Would you retype, word for word, only the lines from the one holding "black toothbrush: 6 -> 5" through the final line of the entries below, without the pictures?

#### PROVIDED ENTRIES ####

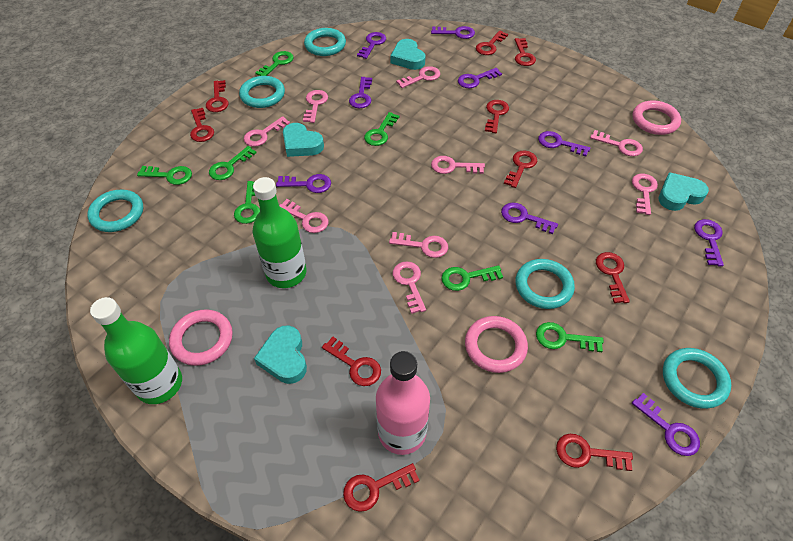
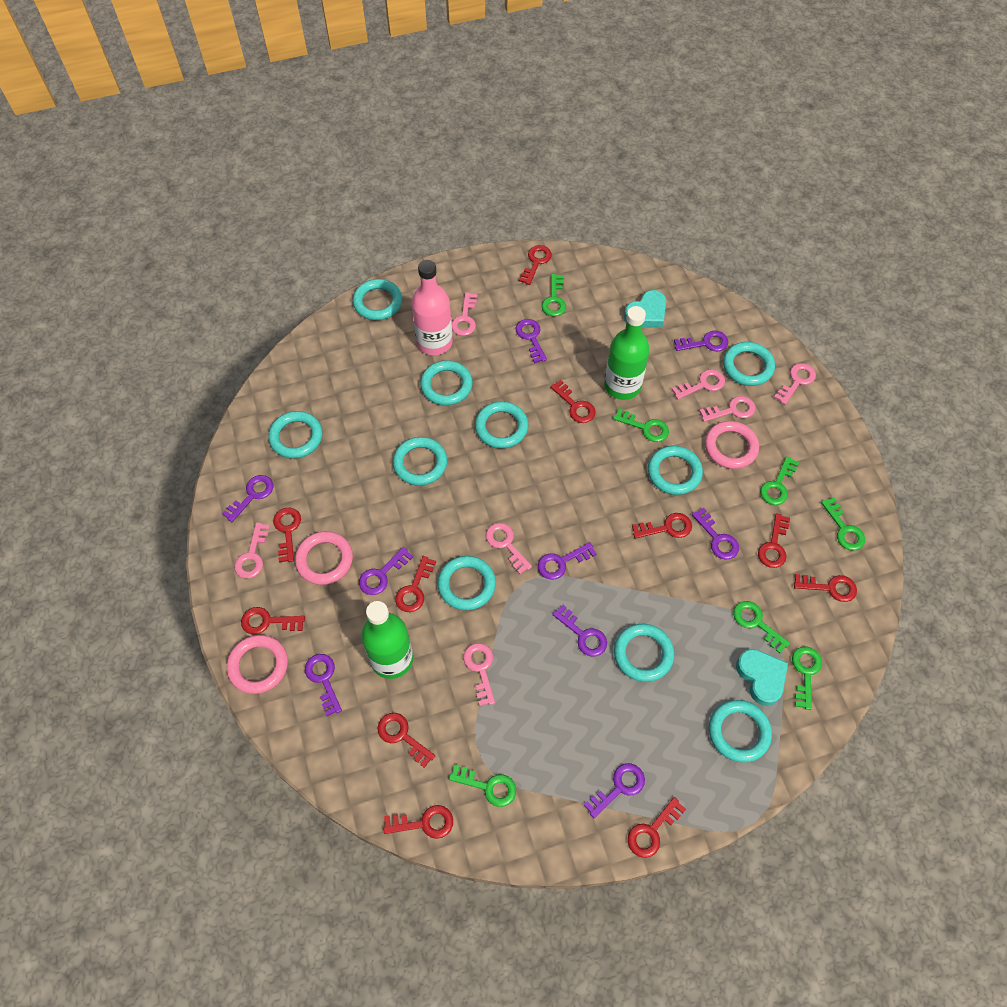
pink key: 9 -> 7
red key: 10 -> 11
turquoise heart: 4 -> 2
turquoise ring: 5 -> 10

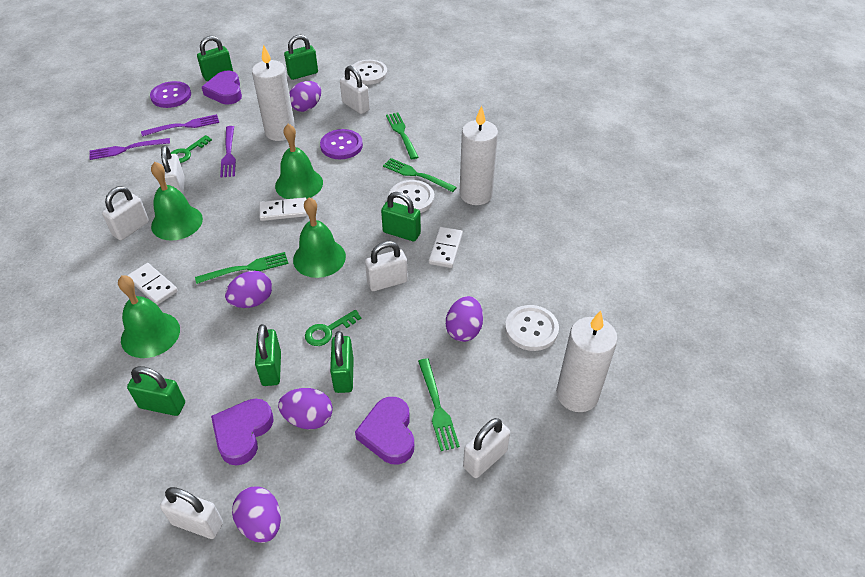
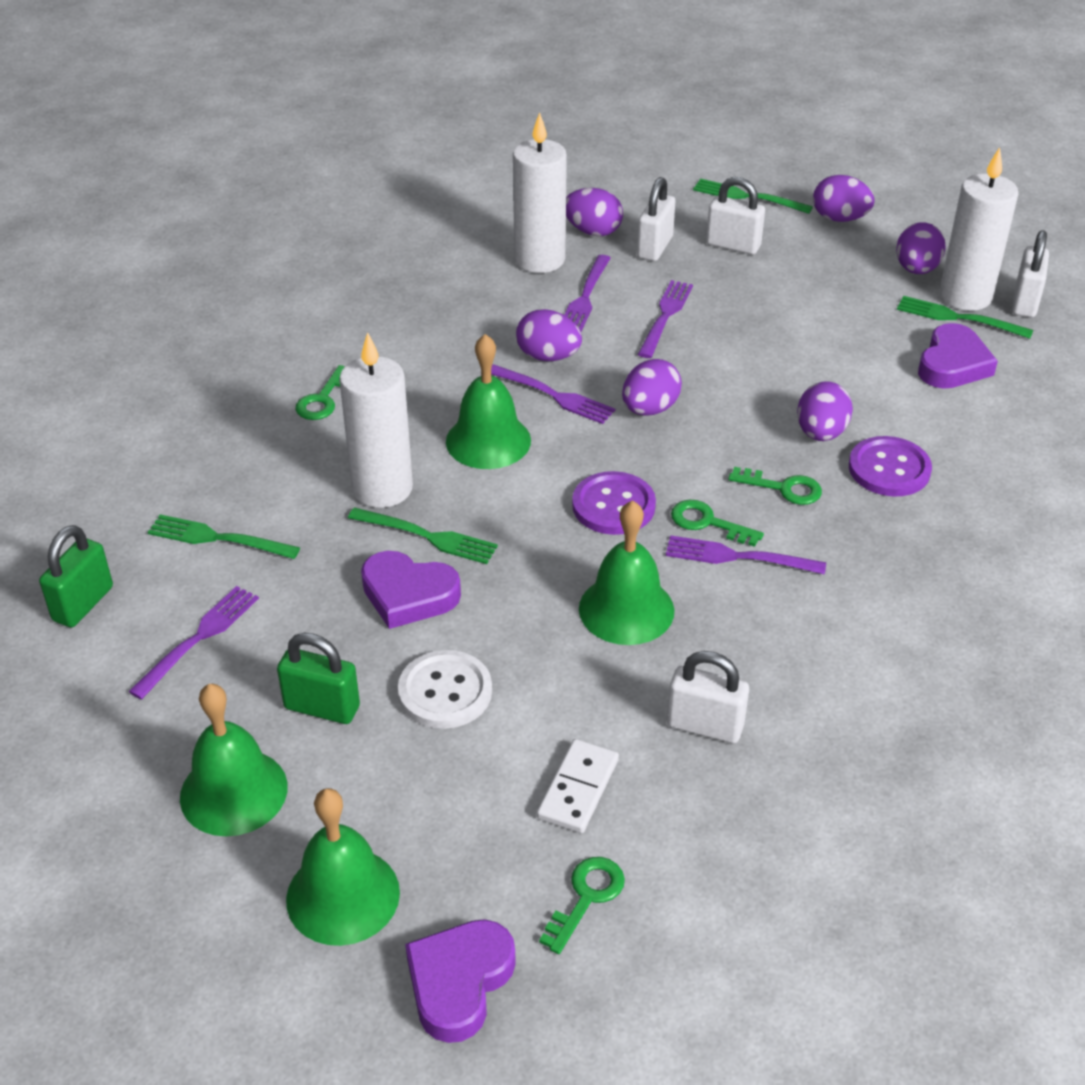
green key: 2 -> 4
green padlock: 6 -> 2
purple egg: 5 -> 6
purple fork: 3 -> 5
white button: 3 -> 1
white domino: 3 -> 1
white padlock: 6 -> 4

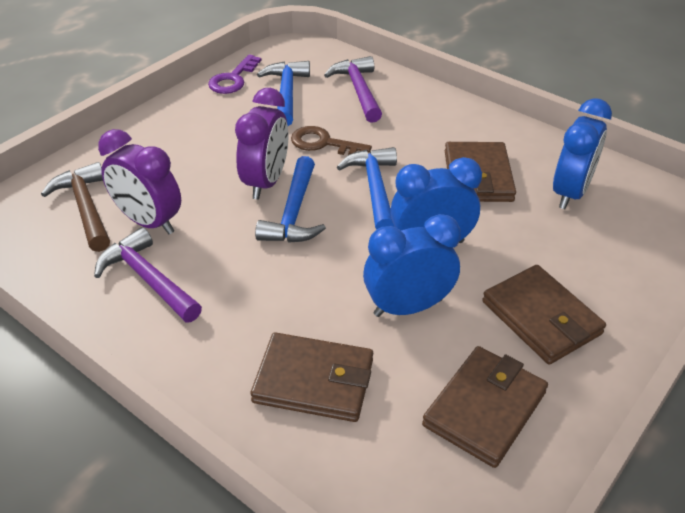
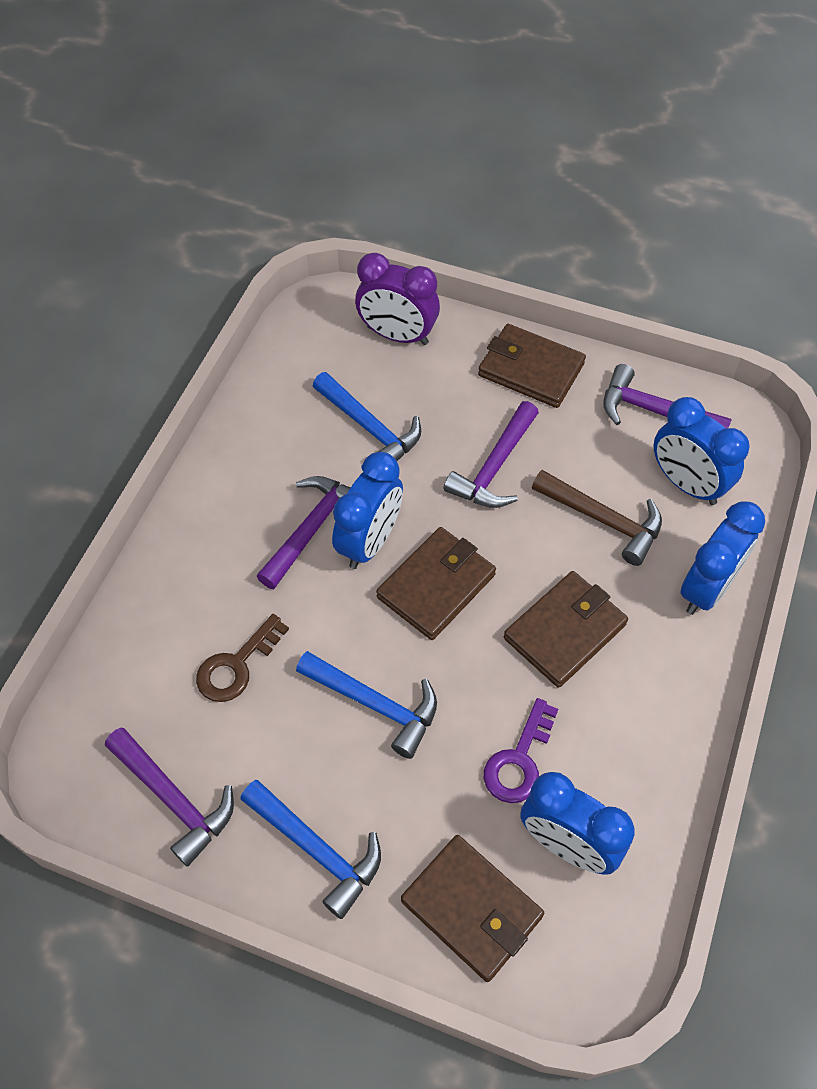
blue clock: 3 -> 4
purple clock: 2 -> 1
purple hammer: 2 -> 4

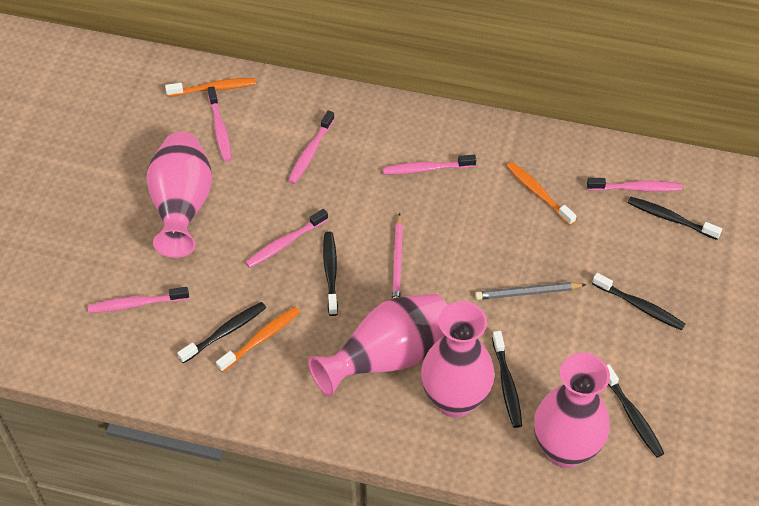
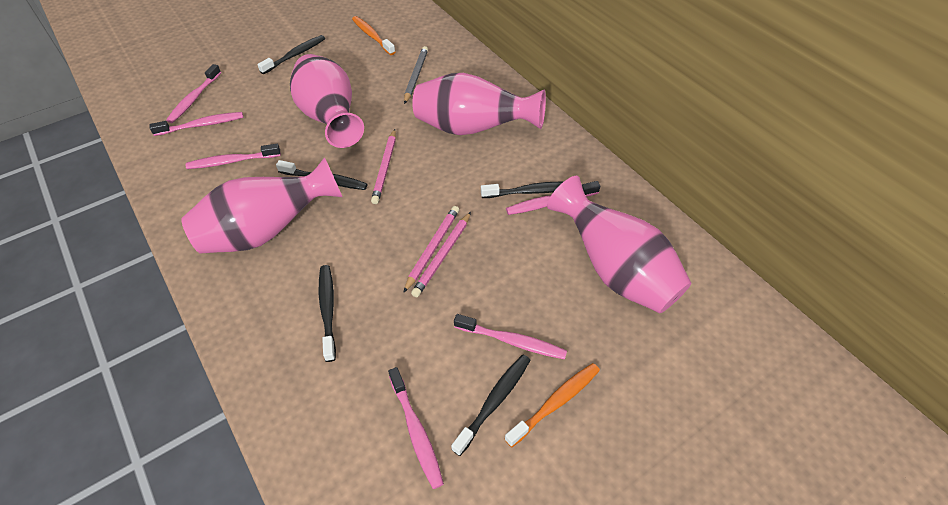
black toothbrush: 6 -> 5
orange toothbrush: 3 -> 2
pink pencil: 1 -> 3

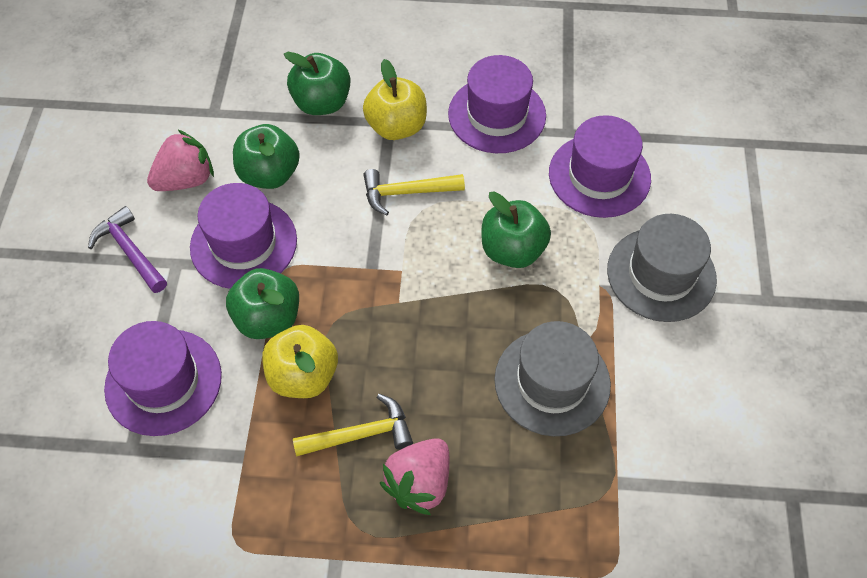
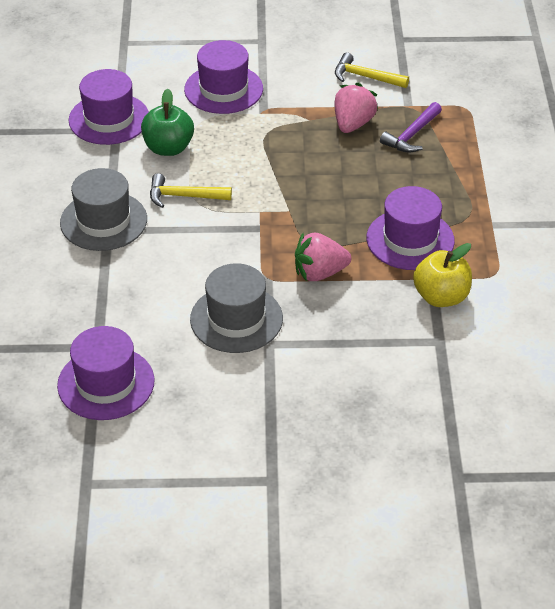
green apple: 4 -> 1
yellow apple: 2 -> 1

####

__EXERCISE OUTPUT__
black toothbrush: 6 -> 5
orange toothbrush: 3 -> 2
pink pencil: 1 -> 3

green apple: 4 -> 1
yellow apple: 2 -> 1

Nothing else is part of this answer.